ACTIVITY => Keep the pictures out, please, and set down every record exactly.

DATA FOR REVIEW =>

------------------------------

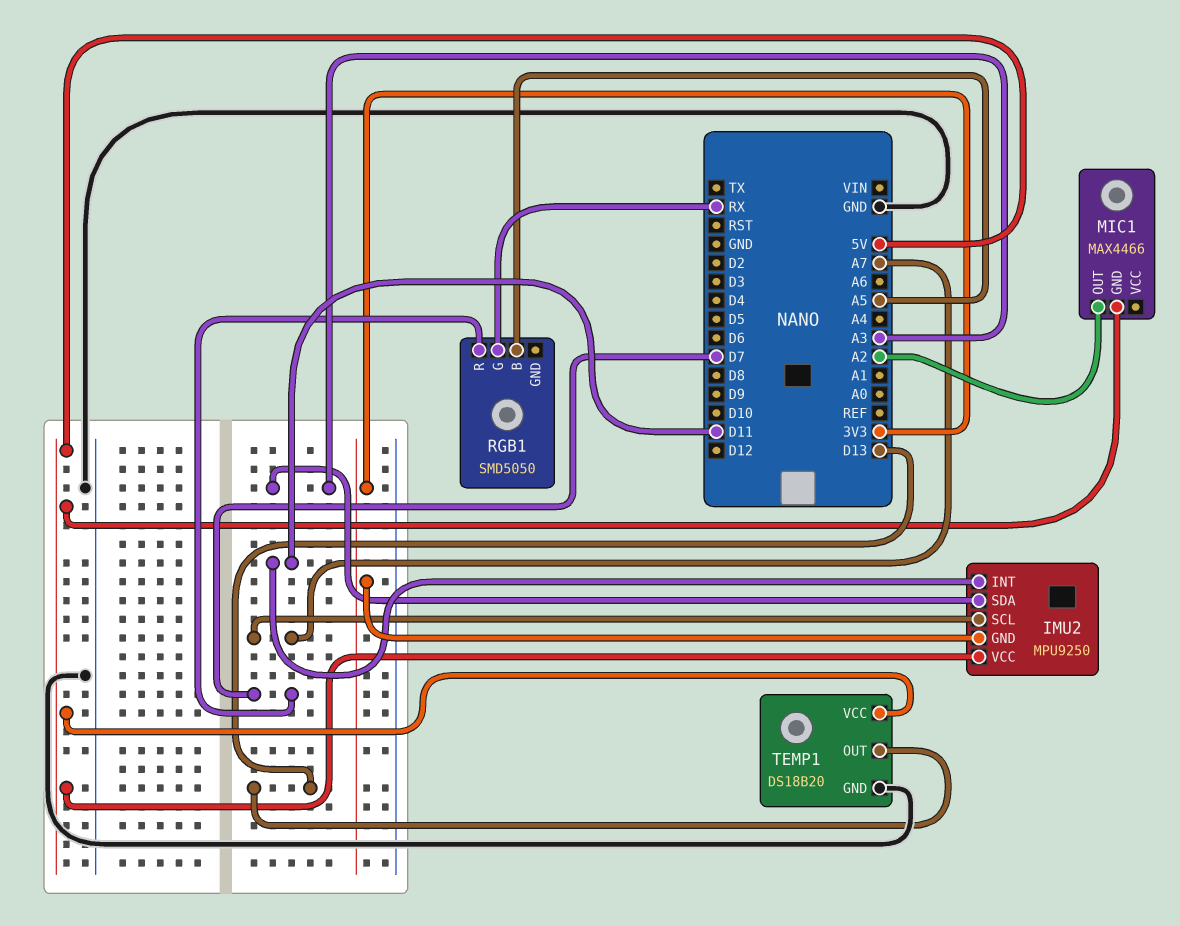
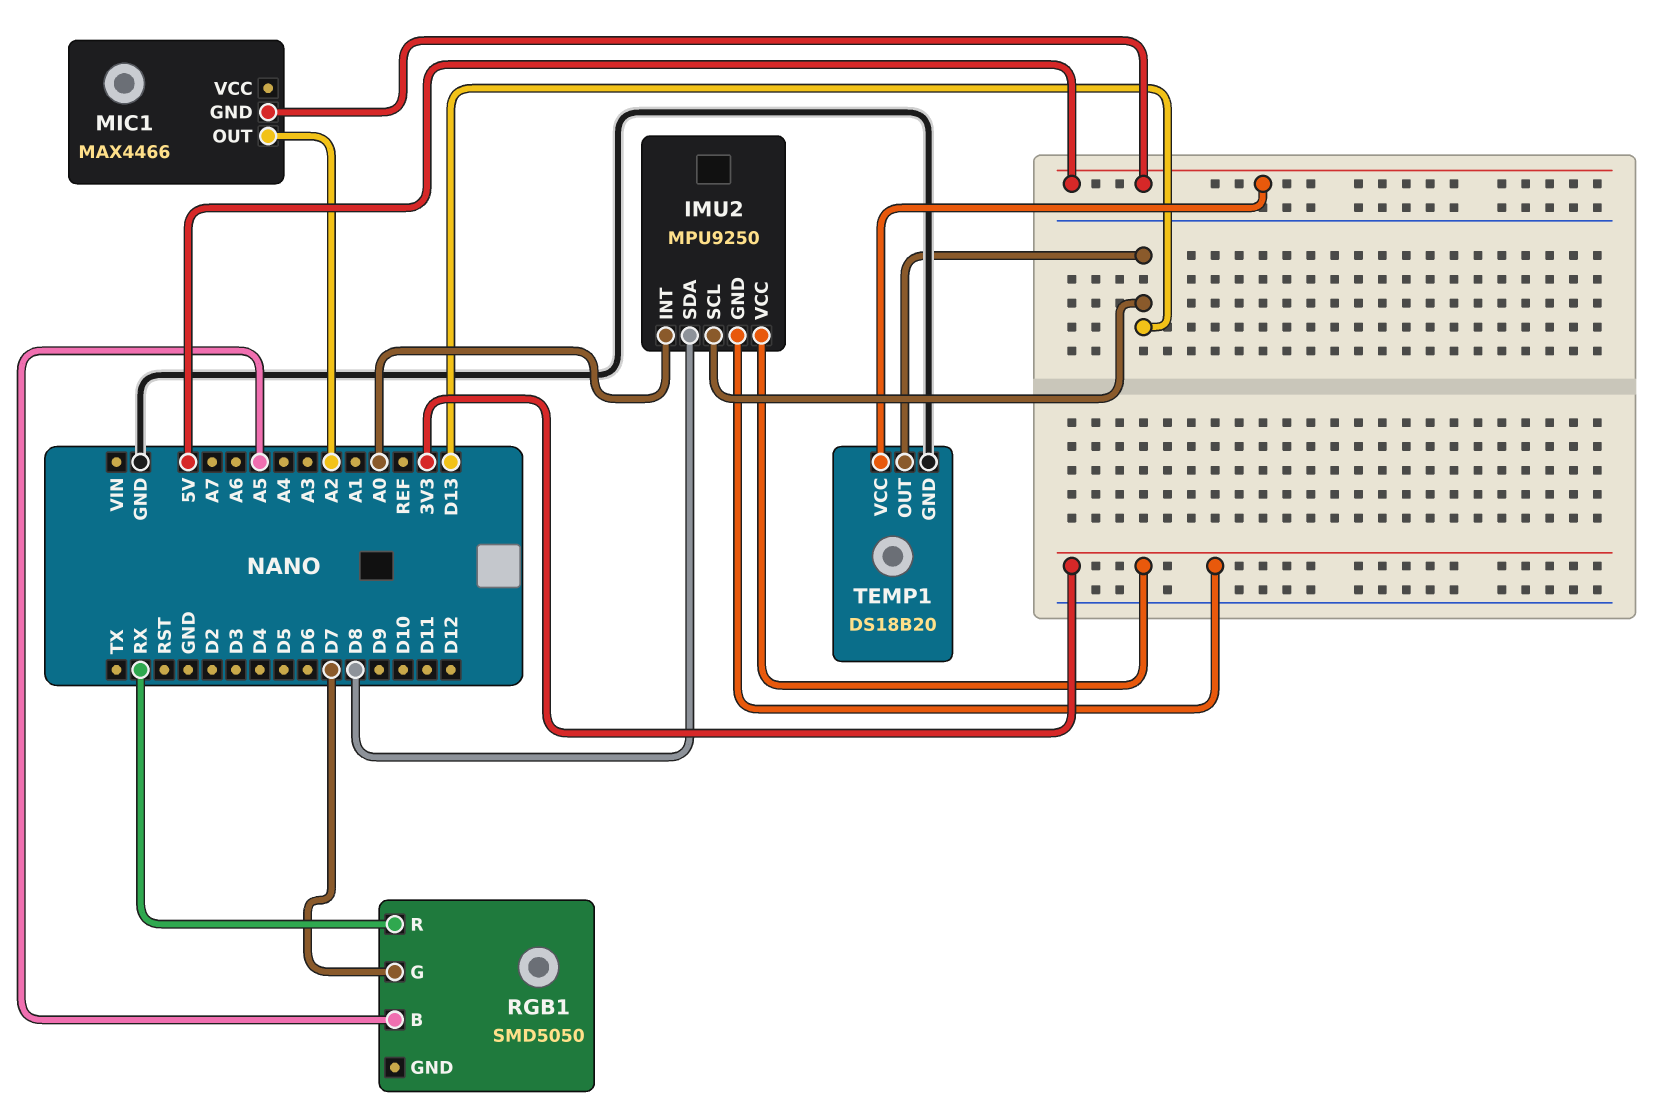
IMU2 pin INT: D11 -> A0
IMU2 pin SCL: A7 -> D13
IMU2 pin SDA: A3 -> D8
IMU2 pin VCC: 5V -> 3V3
RGB1 pin G: RX -> D7
RGB1 pin R: D7 -> RX

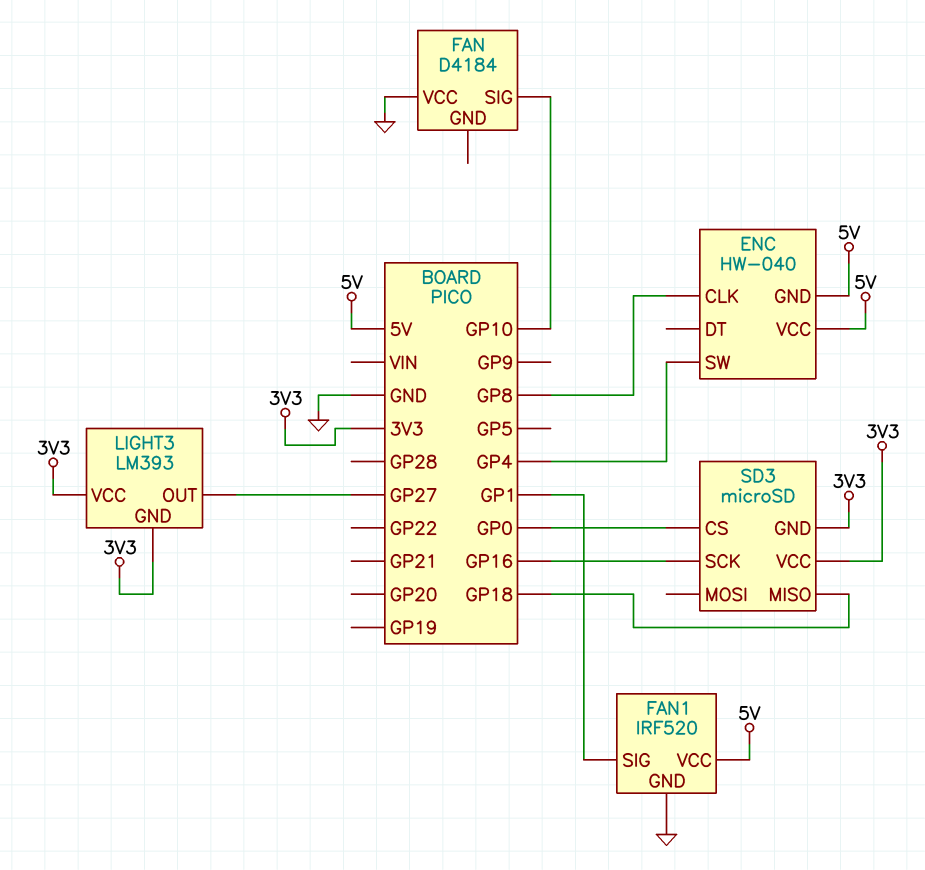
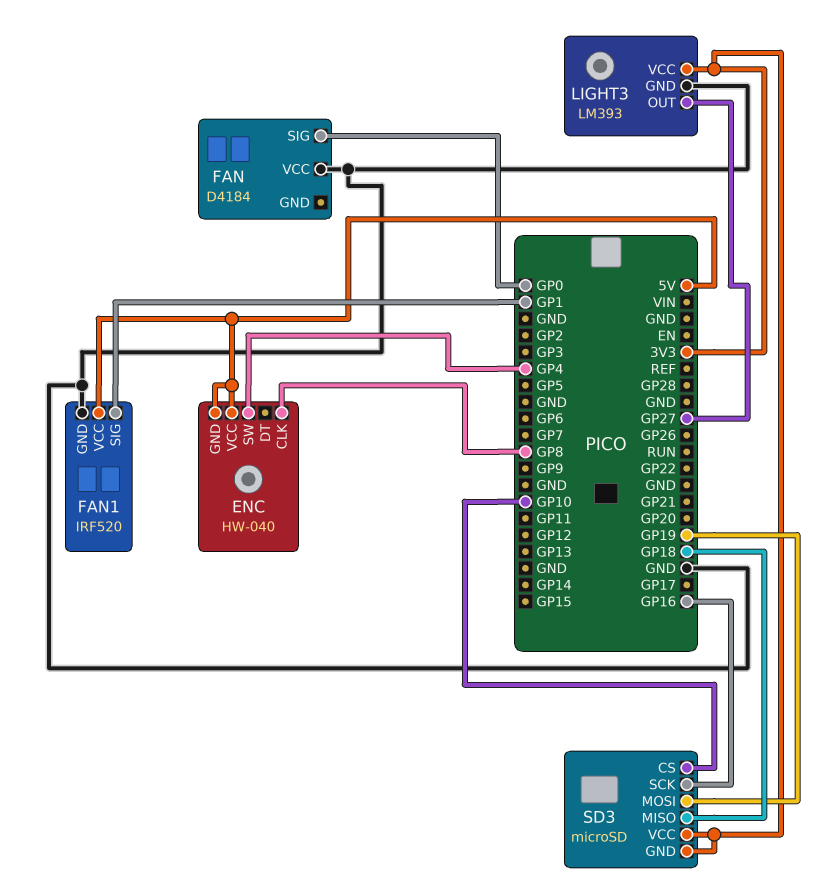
FAN pin SIG: GP10 -> GP0
LIGHT3 pin GND: 3V3 -> GND
SD3 pin CS: GP0 -> GP10
SD3 pin MOSI: none -> GP19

------------------------------

PROBLEM SOLUTION =>
IMU2 pin INT: D11 -> A0
IMU2 pin SCL: A7 -> D13
IMU2 pin SDA: A3 -> D8
IMU2 pin VCC: 5V -> 3V3
RGB1 pin G: RX -> D7
RGB1 pin R: D7 -> RX

FAN pin SIG: GP10 -> GP0
LIGHT3 pin GND: 3V3 -> GND
SD3 pin CS: GP0 -> GP10
SD3 pin MOSI: none -> GP19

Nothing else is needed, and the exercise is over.